▶ **Directions for this task**: Pull out each line of the records that contains the word "more".

[Collected data]

####################

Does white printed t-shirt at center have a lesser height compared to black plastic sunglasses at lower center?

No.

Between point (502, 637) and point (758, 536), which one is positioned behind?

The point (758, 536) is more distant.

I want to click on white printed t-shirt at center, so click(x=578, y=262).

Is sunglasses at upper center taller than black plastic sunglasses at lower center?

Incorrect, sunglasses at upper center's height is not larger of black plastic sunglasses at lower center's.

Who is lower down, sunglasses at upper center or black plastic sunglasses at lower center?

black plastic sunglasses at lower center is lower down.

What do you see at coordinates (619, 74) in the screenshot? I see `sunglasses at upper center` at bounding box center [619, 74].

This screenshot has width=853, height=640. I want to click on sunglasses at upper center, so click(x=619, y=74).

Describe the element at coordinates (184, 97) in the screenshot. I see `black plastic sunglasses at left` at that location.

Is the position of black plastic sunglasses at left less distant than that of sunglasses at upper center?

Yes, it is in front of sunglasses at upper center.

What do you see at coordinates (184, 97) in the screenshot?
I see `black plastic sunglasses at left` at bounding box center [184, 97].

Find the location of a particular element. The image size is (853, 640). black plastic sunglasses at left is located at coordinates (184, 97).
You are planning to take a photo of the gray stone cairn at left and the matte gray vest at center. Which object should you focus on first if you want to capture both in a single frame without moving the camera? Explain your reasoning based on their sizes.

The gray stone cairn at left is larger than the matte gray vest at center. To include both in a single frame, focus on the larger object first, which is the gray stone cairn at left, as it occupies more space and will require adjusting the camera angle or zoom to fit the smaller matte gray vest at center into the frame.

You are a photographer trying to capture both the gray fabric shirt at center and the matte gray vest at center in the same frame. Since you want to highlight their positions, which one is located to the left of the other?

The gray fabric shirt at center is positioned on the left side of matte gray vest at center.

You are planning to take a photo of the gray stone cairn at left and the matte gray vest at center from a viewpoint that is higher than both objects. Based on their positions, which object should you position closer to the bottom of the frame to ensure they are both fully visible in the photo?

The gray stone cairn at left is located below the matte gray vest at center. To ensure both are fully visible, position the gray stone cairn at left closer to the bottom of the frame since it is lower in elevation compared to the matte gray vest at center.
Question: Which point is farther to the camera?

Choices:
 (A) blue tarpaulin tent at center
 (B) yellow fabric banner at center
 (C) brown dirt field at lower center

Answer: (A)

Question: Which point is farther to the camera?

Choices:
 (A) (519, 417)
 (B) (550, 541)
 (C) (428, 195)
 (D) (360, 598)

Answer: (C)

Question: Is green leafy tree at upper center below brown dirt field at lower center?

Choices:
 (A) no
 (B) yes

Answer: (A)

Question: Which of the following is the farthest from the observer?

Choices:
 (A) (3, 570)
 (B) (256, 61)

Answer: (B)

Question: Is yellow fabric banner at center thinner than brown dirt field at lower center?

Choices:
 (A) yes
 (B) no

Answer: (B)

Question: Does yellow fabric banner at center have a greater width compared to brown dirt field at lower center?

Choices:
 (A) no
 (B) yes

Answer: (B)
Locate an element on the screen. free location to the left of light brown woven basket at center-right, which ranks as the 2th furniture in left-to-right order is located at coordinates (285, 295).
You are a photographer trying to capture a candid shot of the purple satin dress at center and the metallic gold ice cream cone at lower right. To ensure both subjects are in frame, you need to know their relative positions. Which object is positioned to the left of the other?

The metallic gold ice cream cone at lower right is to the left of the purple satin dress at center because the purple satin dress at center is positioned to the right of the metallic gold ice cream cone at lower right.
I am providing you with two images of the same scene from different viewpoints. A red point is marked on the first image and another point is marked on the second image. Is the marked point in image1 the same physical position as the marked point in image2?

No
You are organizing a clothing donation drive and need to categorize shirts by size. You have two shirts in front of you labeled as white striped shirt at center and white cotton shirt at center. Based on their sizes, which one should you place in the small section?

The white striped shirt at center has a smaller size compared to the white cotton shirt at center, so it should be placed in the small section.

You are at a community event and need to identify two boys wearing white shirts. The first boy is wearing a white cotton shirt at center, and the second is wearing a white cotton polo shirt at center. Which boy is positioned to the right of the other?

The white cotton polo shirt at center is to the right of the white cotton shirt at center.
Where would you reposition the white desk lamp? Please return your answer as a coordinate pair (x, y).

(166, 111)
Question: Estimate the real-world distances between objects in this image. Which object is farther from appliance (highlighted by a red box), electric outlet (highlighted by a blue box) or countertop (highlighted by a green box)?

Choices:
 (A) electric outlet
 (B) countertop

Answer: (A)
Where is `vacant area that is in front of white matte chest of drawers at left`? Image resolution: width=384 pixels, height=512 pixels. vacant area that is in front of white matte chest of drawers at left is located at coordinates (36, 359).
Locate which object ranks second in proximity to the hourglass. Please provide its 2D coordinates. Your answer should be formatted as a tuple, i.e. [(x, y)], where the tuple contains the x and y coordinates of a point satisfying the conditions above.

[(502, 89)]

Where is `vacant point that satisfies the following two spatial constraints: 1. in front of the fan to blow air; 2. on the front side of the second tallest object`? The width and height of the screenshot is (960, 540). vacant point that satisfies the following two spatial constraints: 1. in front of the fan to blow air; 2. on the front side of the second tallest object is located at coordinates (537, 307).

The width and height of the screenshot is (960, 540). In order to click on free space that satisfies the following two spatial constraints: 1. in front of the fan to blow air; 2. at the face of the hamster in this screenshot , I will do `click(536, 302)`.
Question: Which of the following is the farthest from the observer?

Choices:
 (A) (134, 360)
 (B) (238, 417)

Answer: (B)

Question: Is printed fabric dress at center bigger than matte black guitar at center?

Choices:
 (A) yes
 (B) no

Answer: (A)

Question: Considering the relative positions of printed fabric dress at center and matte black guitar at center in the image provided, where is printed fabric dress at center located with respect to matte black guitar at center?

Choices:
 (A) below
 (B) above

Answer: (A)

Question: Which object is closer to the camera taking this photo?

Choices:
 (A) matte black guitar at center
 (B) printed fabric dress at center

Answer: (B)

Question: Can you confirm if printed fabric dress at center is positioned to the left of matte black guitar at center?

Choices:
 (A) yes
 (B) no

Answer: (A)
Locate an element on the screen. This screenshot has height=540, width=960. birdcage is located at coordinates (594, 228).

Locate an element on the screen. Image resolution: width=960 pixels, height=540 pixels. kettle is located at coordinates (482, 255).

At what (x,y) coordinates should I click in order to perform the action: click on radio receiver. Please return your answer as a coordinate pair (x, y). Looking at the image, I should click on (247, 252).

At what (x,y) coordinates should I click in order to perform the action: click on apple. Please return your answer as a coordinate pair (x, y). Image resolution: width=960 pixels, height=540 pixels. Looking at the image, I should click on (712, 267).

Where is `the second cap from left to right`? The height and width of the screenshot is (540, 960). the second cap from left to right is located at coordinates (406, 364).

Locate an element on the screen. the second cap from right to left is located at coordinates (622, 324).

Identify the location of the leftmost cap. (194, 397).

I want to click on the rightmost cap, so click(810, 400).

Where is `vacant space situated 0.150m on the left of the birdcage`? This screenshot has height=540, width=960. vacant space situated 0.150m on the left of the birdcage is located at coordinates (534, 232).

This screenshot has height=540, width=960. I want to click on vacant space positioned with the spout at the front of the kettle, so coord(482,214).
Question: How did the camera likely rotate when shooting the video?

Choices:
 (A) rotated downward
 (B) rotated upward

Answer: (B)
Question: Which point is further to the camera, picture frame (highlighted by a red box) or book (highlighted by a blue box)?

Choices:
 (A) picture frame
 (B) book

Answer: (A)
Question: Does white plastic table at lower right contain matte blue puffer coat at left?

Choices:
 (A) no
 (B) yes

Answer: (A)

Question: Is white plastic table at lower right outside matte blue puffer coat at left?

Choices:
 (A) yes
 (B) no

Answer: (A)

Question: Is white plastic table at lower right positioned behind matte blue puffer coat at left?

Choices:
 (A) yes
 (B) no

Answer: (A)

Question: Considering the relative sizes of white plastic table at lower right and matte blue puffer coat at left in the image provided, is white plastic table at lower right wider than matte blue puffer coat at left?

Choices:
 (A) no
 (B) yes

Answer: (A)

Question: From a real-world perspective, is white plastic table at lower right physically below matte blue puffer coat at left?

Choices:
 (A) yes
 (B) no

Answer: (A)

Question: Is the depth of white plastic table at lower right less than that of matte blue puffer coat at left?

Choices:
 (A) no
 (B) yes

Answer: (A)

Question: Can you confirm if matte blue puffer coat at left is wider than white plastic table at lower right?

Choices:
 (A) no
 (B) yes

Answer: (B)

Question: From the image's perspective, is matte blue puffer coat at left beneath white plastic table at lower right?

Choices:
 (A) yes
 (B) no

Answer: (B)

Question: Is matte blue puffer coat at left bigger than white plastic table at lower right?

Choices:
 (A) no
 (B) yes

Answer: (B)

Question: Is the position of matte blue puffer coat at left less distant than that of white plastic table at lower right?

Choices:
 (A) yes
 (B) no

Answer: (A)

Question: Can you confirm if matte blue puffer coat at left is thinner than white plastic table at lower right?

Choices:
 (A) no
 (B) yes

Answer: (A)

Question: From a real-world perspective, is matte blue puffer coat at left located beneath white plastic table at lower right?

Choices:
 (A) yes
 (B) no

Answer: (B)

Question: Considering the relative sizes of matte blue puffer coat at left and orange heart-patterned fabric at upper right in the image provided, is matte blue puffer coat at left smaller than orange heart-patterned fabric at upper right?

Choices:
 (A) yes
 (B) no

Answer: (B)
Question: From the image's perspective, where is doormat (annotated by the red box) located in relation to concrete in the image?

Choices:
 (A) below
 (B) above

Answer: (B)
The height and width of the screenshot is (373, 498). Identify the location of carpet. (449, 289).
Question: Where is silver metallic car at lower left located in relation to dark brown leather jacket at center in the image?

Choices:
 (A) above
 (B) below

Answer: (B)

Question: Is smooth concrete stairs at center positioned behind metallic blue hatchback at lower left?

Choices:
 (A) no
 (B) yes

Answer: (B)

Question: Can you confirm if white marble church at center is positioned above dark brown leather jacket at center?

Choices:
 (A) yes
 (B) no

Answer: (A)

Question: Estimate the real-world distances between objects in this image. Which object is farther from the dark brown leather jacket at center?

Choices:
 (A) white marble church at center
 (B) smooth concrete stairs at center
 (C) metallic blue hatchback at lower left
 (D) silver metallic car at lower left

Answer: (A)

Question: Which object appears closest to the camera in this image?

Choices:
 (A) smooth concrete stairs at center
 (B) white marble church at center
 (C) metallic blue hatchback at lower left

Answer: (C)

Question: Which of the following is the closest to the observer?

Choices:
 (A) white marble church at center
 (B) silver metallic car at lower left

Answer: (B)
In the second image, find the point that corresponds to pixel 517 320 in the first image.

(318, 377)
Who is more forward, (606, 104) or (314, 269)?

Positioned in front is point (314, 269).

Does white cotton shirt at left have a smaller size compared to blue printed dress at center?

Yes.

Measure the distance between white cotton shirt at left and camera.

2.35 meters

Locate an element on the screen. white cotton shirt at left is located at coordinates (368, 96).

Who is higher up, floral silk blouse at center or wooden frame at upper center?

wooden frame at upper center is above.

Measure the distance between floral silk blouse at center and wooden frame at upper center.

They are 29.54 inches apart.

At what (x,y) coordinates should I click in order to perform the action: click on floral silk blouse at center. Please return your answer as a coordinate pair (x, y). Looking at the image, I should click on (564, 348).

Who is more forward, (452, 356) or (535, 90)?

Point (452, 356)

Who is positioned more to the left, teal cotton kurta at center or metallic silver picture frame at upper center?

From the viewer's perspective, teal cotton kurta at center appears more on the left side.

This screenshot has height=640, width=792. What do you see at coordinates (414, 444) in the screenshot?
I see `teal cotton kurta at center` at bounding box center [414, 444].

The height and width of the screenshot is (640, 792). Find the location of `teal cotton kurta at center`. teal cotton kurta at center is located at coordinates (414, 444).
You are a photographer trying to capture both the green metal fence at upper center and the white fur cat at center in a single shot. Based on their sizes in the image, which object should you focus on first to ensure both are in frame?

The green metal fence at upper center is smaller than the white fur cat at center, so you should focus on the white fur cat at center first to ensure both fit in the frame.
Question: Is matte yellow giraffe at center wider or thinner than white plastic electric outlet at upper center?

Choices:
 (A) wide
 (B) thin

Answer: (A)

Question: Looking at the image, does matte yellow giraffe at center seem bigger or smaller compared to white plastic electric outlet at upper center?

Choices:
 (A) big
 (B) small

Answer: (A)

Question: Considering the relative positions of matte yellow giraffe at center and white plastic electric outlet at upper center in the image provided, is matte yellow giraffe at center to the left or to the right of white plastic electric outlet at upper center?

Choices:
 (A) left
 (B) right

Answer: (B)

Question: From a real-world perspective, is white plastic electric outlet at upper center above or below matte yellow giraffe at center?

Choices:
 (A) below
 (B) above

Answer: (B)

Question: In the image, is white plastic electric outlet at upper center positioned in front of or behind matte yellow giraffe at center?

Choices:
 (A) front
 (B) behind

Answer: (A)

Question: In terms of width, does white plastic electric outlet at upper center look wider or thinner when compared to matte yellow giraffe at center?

####################

▶ **Written solution**:
The point (758, 536) is more distant.
The gray stone cairn at left is larger than the matte gray vest at center. To include both in a single frame, focus on the larger object first, which is the gray stone cairn at left, as it occupies more space and will require adjusting the camera angle or zoom to fit the smaller matte gray vest at center into the frame.
Who is more forward, (606, 104) or (314, 269)?
Who is more forward, (452, 356) or (535, 90)?
Who is positioned more to the left, teal cotton kurta at center or metallic silver picture frame at upper center?
From the viewer's perspective, teal cotton kurta at center appears more on the left side.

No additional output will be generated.